◆ Brief ◆
Provide only the number of lines below that contain the word "grey".

◆ Data supplied ◆
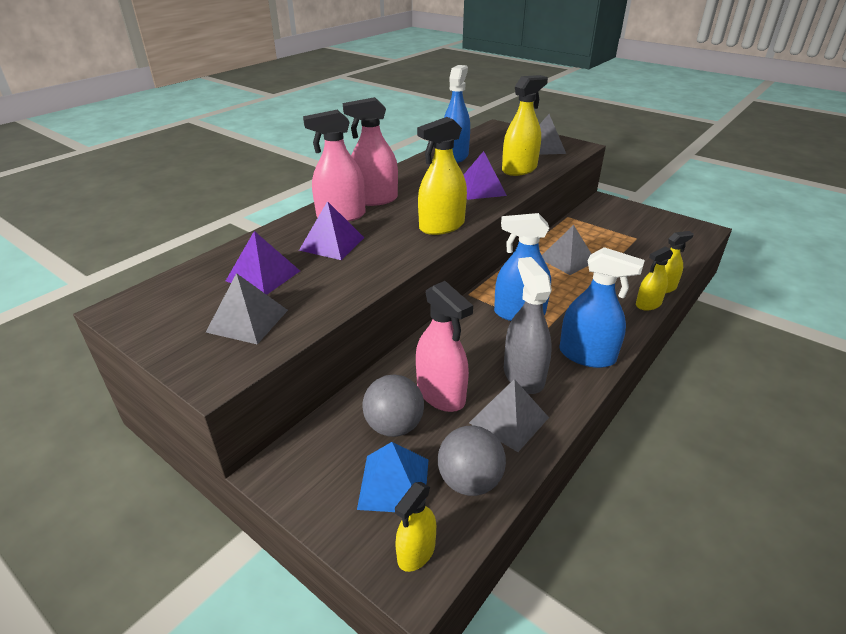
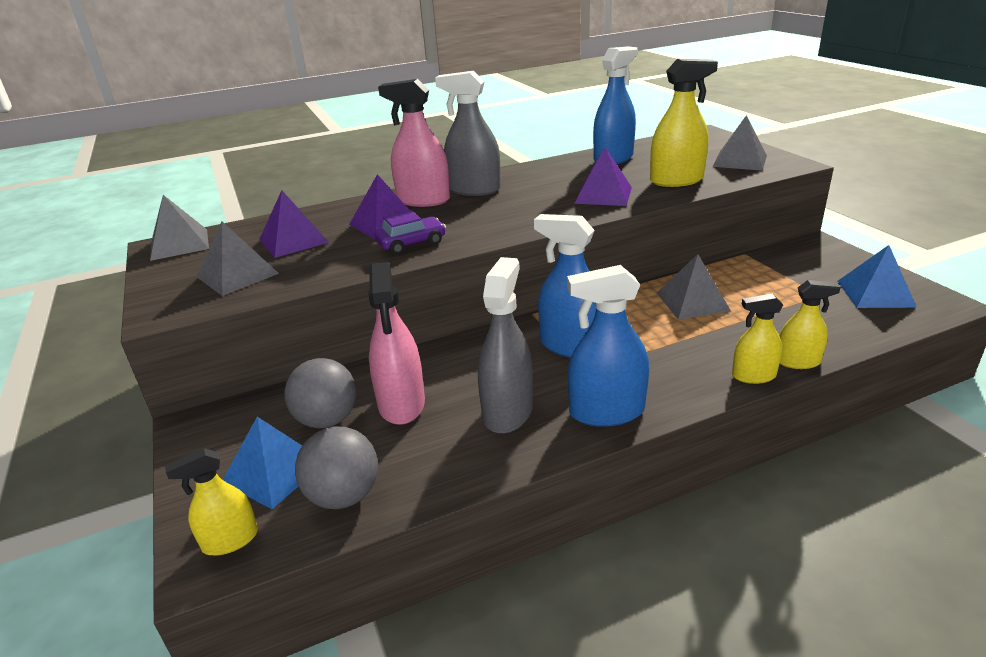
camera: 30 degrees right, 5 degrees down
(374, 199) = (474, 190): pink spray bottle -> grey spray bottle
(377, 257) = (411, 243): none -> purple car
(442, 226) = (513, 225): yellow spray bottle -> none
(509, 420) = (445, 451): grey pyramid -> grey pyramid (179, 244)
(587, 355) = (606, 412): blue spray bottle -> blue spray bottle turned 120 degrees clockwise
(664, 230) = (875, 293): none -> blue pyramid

◆ Answer area ◆
2